Your answer should be the records below, written out exactly.
-------- INFORMATION SHOWN
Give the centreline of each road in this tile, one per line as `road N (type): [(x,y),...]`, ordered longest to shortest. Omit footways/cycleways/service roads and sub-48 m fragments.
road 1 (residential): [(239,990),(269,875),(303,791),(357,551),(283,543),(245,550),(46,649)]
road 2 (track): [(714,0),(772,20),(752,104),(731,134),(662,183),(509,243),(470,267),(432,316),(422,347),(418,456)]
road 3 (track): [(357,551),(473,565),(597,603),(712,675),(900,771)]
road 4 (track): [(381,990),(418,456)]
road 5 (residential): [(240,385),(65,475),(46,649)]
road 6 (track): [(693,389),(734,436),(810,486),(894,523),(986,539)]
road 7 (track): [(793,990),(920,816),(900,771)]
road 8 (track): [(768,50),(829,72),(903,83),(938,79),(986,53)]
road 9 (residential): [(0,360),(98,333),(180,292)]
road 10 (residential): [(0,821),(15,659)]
----------------
> RESULT OF THE TASK
Give the centreline of each road in this tile, one per line as `road N (type): [(x,y),...]`, ordered longest to shortest. Omit footways/cycleways/service roads and sub-48 m fragments.
road 1 (residential): [(239,990),(269,875),(303,791),(357,551),(283,543),(245,550),(46,649)]
road 2 (track): [(714,0),(772,20),(752,104),(731,134),(662,183),(509,243),(470,267),(432,316),(422,347),(418,456)]
road 3 (track): [(357,551),(473,565),(597,603),(712,675),(900,771)]
road 4 (track): [(381,990),(418,456)]
road 5 (residential): [(240,385),(65,475),(46,649)]
road 6 (track): [(693,389),(734,436),(810,486),(894,523),(986,539)]
road 7 (track): [(793,990),(920,816),(900,771)]
road 8 (track): [(768,50),(829,72),(903,83),(938,79),(986,53)]
road 9 (residential): [(0,360),(98,333),(180,292)]
road 10 (residential): [(0,821),(15,659)]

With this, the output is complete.